## Work instruction
When you reach the line that contains "yellow brick C1:E1" in the data below, start reproducing lines exactly, and stop after the line that contains "tan brick K1 level 2".

-- Dataset excerpts follows --

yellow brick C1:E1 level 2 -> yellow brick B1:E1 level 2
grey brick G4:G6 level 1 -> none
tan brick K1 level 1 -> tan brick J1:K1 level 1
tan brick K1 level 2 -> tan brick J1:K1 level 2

-- Dataset excerpts concluded --
-- Dataset excerpts follows --

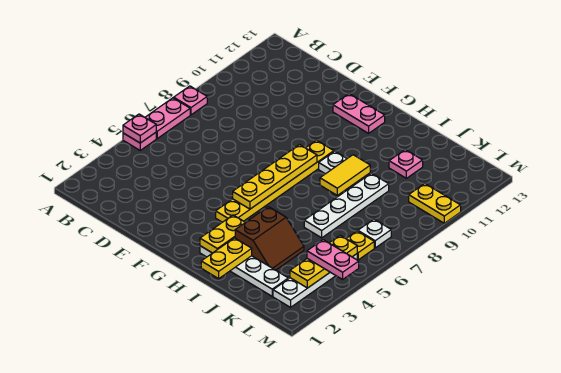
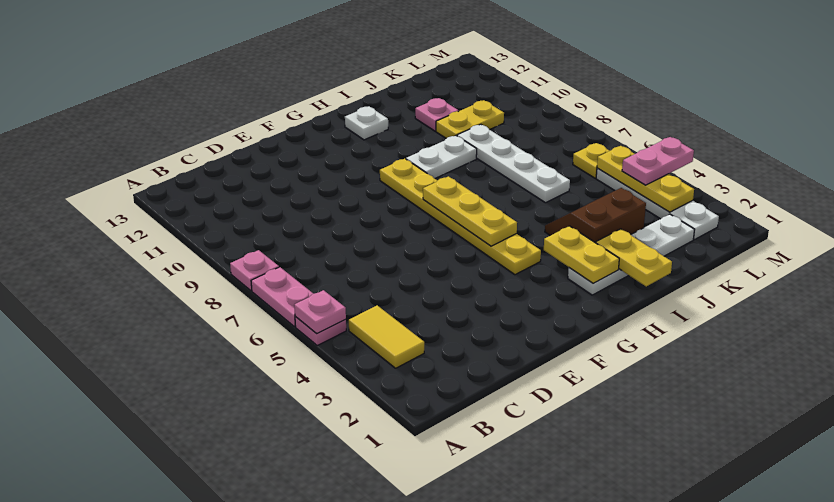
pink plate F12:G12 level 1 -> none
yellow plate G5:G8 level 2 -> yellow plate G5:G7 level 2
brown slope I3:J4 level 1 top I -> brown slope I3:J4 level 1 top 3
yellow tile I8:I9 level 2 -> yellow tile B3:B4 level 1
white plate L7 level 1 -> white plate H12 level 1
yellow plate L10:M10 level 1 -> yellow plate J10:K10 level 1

-- Dataset excerpts concluded --
-- Dataset excerpts follows --

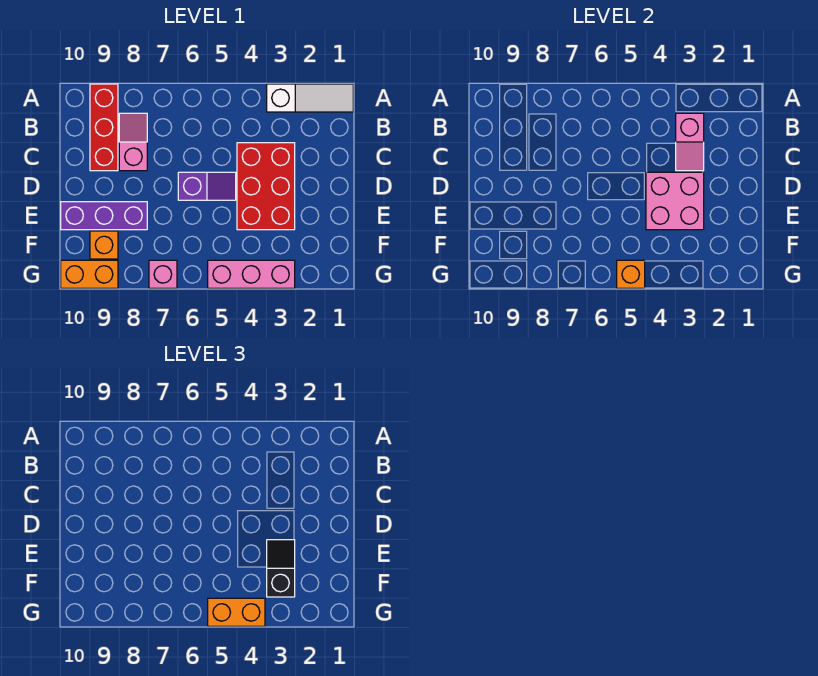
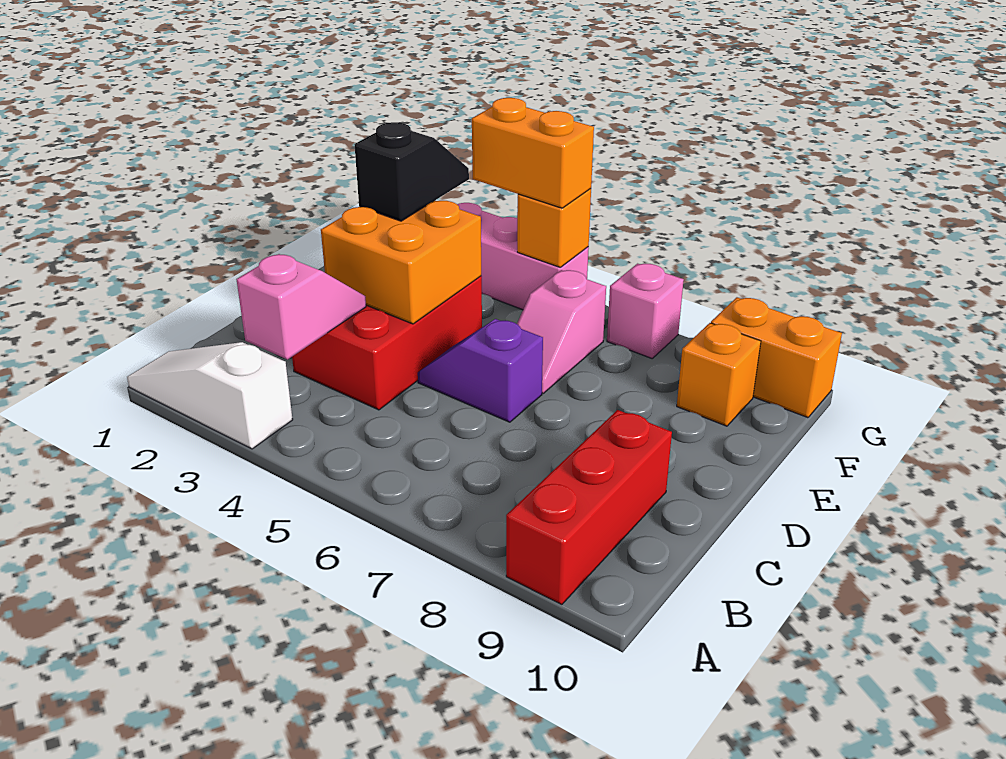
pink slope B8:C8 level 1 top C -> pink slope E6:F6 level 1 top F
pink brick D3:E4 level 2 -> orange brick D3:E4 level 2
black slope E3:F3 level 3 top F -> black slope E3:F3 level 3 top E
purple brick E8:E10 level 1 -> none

-- Dataset excerpts concluded --

## Answer area
yellow brick C1:E1 level 2 -> yellow brick B1:E1 level 2
grey brick G4:G6 level 1 -> none
tan brick K1 level 1 -> tan brick J1:K1 level 1
tan brick K1 level 2 -> tan brick J1:K1 level 2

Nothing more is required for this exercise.